Given entries =>
□ □ □ □ □
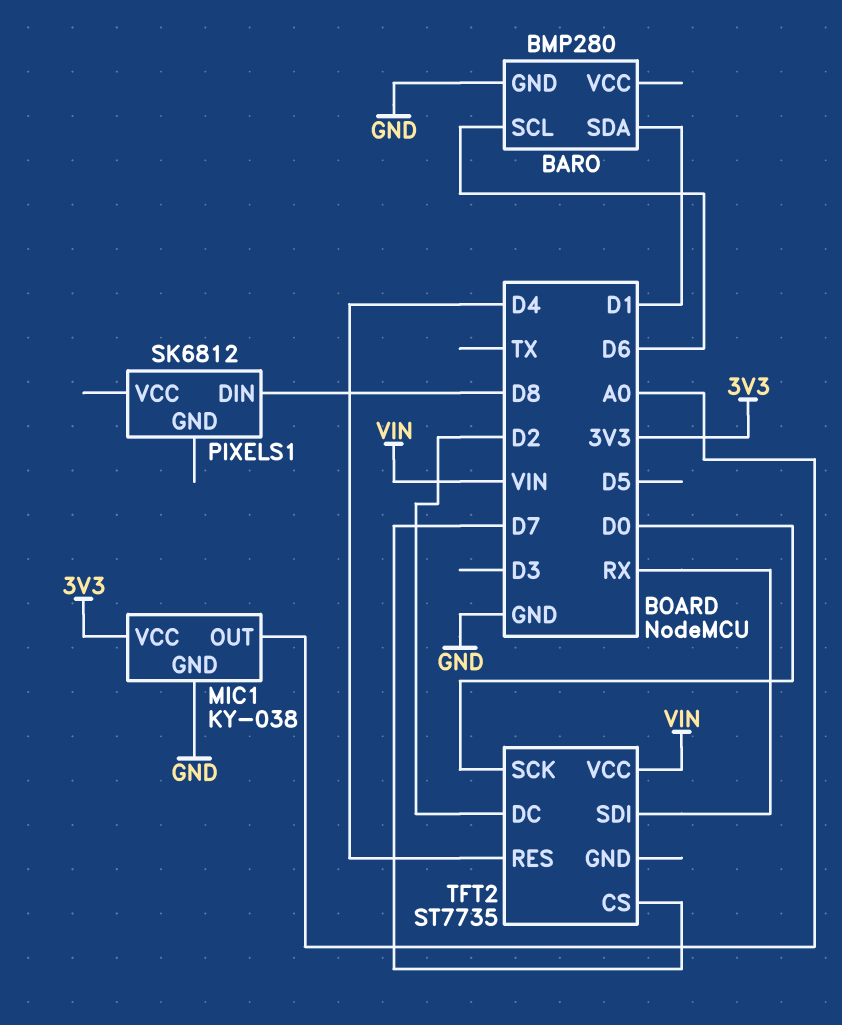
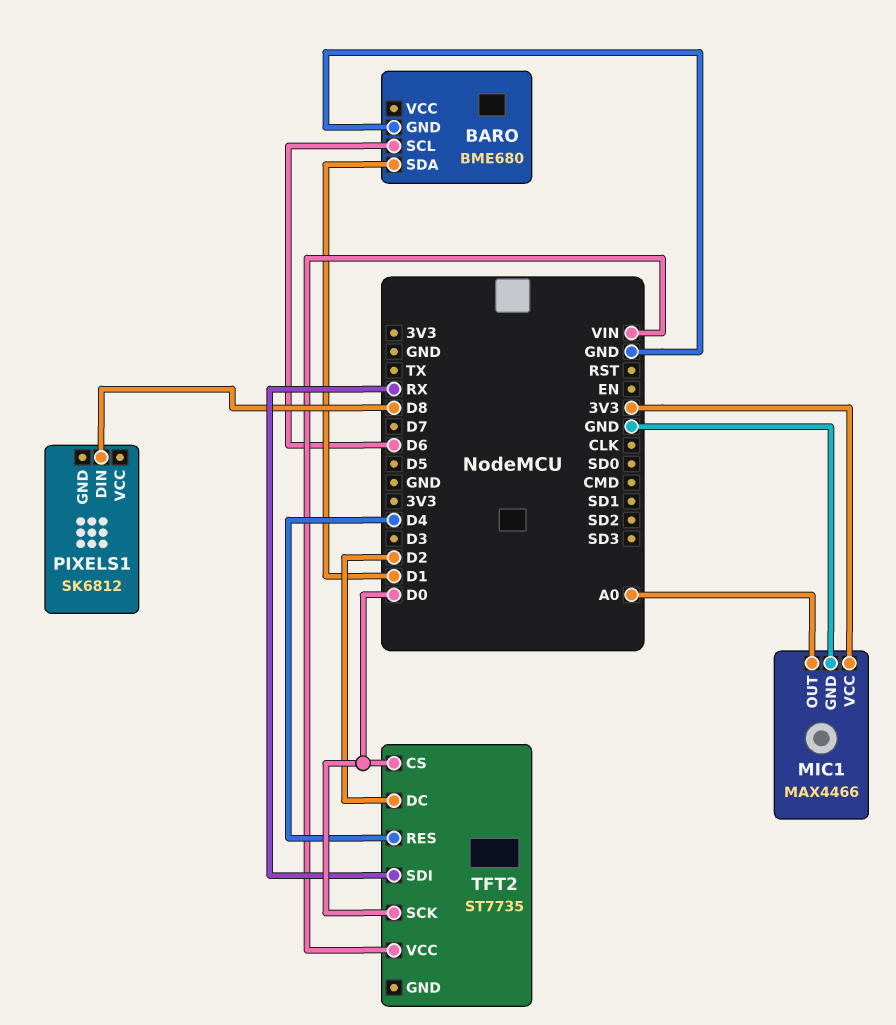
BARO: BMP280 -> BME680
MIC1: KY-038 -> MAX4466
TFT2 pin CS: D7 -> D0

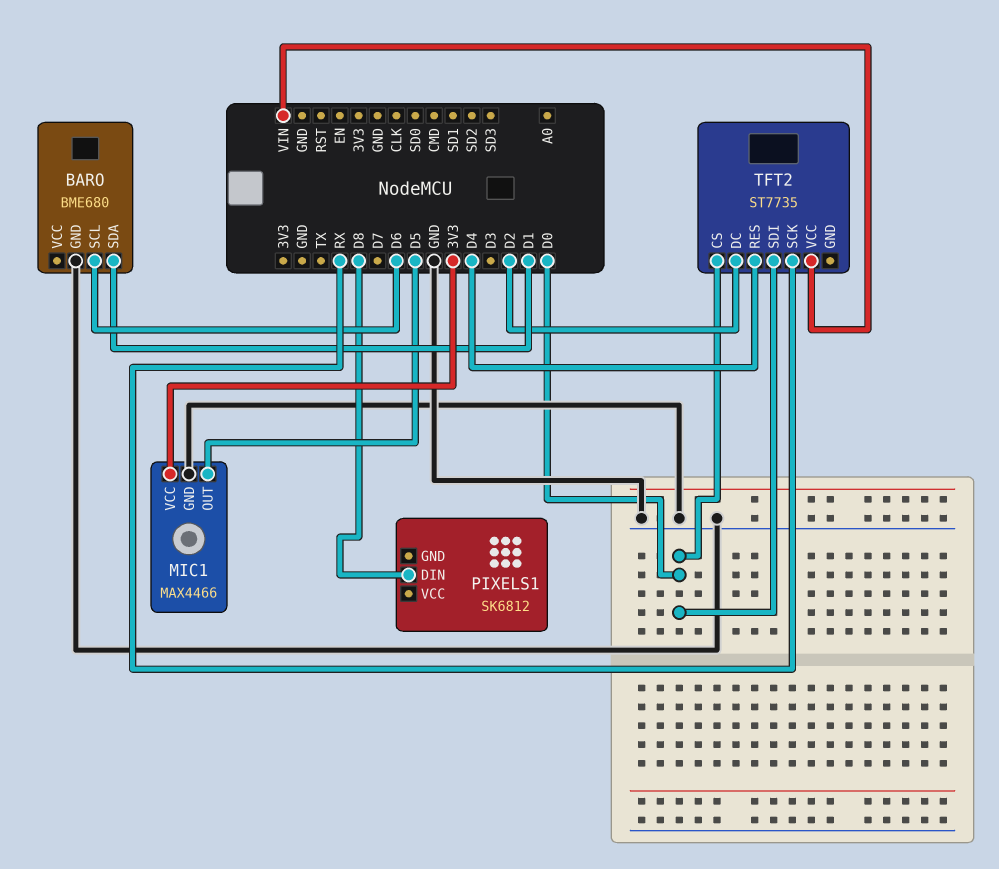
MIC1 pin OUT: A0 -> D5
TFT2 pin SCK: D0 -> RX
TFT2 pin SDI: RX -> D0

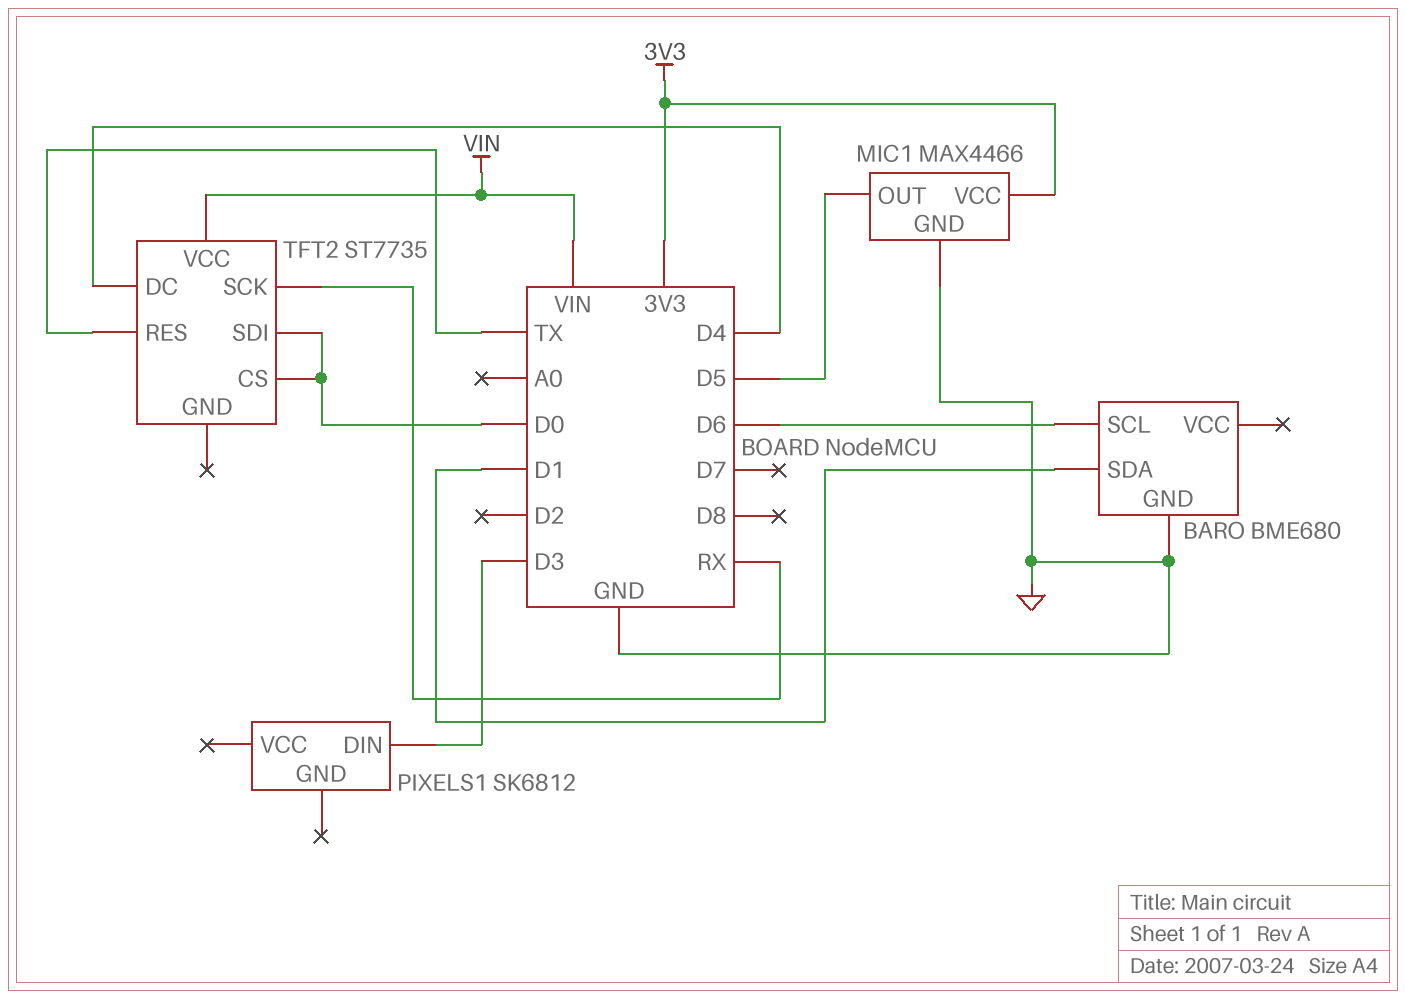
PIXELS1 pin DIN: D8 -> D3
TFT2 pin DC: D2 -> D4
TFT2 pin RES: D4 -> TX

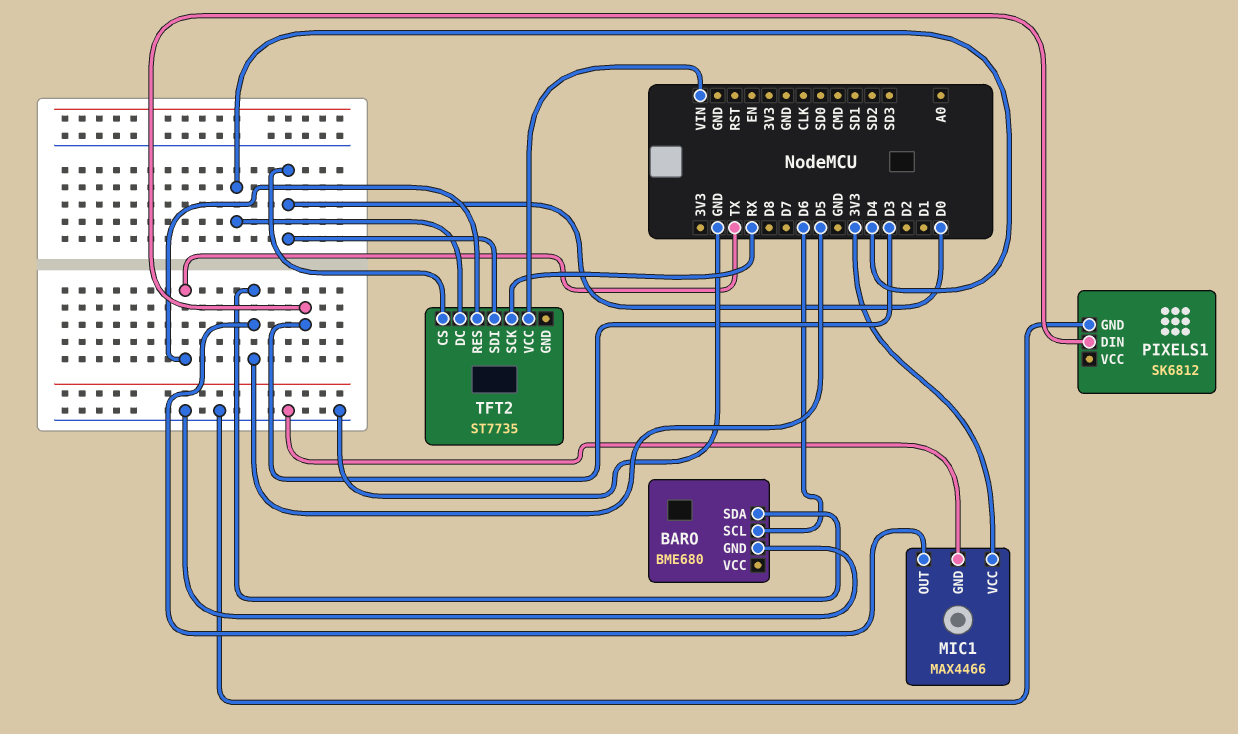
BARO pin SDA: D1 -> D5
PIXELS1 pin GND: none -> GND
□ □ □ □ □
Your objective => Nothing but the lines from the line containing "MIC1 pin OUT: A0 -> D5" to the end of the records above should be repeated, exactly and with every picture omitted.

Your solution =>
MIC1 pin OUT: A0 -> D5
TFT2 pin SCK: D0 -> RX
TFT2 pin SDI: RX -> D0

PIXELS1 pin DIN: D8 -> D3
TFT2 pin DC: D2 -> D4
TFT2 pin RES: D4 -> TX

BARO pin SDA: D1 -> D5
PIXELS1 pin GND: none -> GND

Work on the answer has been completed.